** Exercise prompt **
Convert the rows below into a two-column CSV with the columns word and coordinates, beginning at the line that contains "pattern (343, 276)" and stopping after the last row. Give one CSV line per row, with its text and its answer each in its own quoted field and any line breaks replaced by spaces.

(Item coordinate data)
::::
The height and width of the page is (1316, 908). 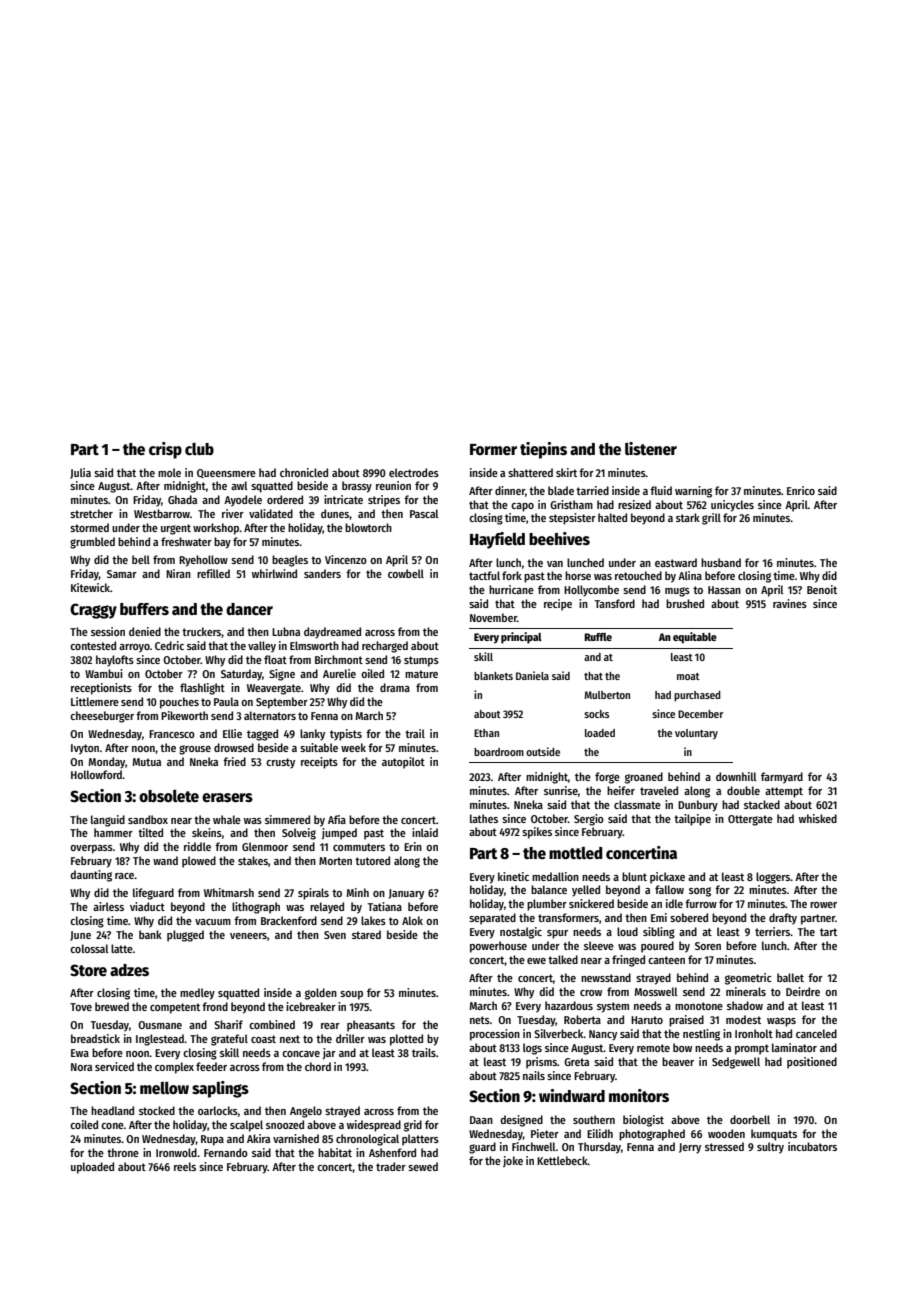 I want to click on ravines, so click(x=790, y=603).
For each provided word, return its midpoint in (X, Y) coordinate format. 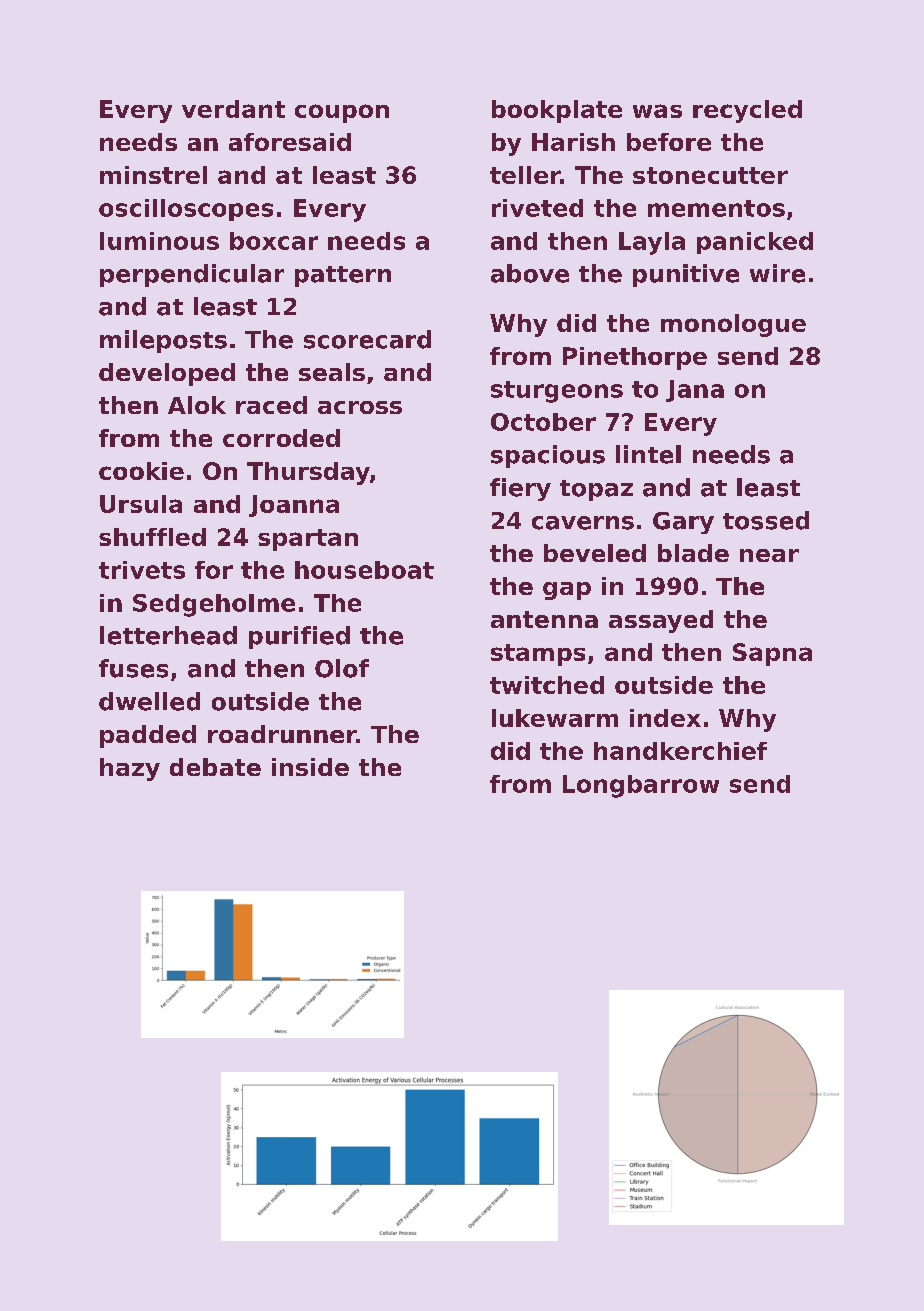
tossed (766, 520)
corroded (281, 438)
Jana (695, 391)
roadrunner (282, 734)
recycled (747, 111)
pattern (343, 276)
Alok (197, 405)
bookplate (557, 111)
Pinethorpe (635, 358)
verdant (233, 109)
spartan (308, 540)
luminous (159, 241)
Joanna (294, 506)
::::
** The completed task **
word,coordinates
"pattern","(343, 276)"
"Alok","(197, 405)"
"bookplate","(557, 111)"
"Pinethorpe","(635, 358)"
"verdant","(233, 109)"
"spartan","(308, 540)"
"luminous","(159, 241)"
"Joanna","(294, 506)"